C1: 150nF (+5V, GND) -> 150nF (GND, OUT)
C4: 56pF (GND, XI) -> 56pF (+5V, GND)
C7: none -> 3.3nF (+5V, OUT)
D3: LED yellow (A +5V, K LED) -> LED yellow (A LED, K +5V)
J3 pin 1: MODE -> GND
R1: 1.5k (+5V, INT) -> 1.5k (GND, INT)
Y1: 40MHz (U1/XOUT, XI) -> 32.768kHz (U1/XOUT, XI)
^^^^^^^^
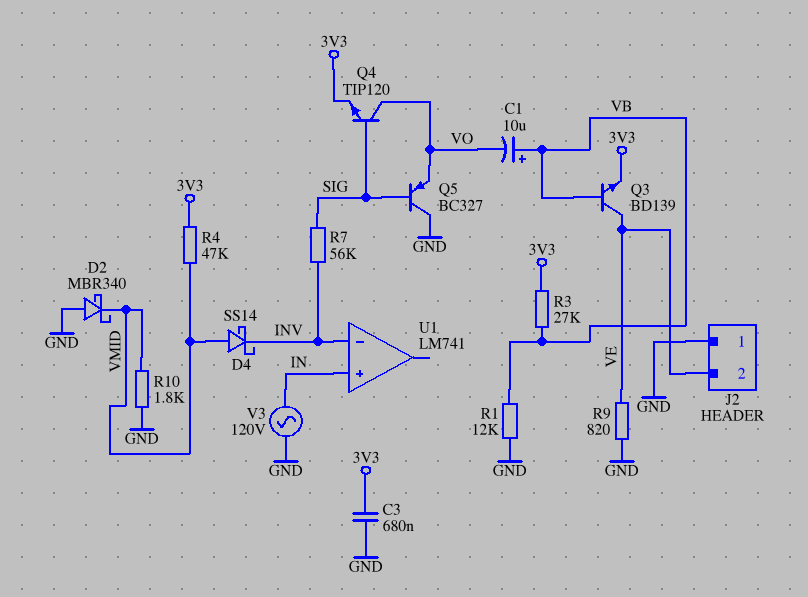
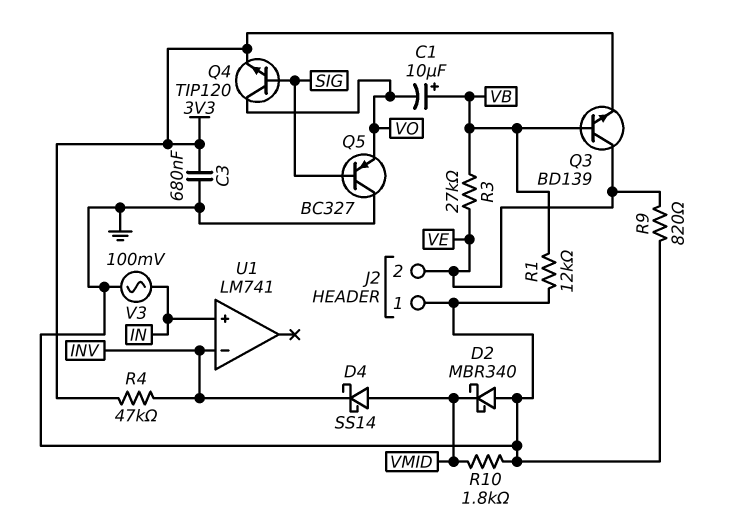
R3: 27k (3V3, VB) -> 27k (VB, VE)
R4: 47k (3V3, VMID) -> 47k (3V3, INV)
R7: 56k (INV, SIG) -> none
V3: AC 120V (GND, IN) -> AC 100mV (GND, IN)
^^^^^^^^
Give back exactly the lines above starting at the line where "C7: none -> 3.3nF (+5V, OUT)" appears and ending at the line where "Y1: 40MHz (U1/XOUT, XI)" appears, both included, with no other lines.

C7: none -> 3.3nF (+5V, OUT)
D3: LED yellow (A +5V, K LED) -> LED yellow (A LED, K +5V)
J3 pin 1: MODE -> GND
R1: 1.5k (+5V, INT) -> 1.5k (GND, INT)
Y1: 40MHz (U1/XOUT, XI) -> 32.768kHz (U1/XOUT, XI)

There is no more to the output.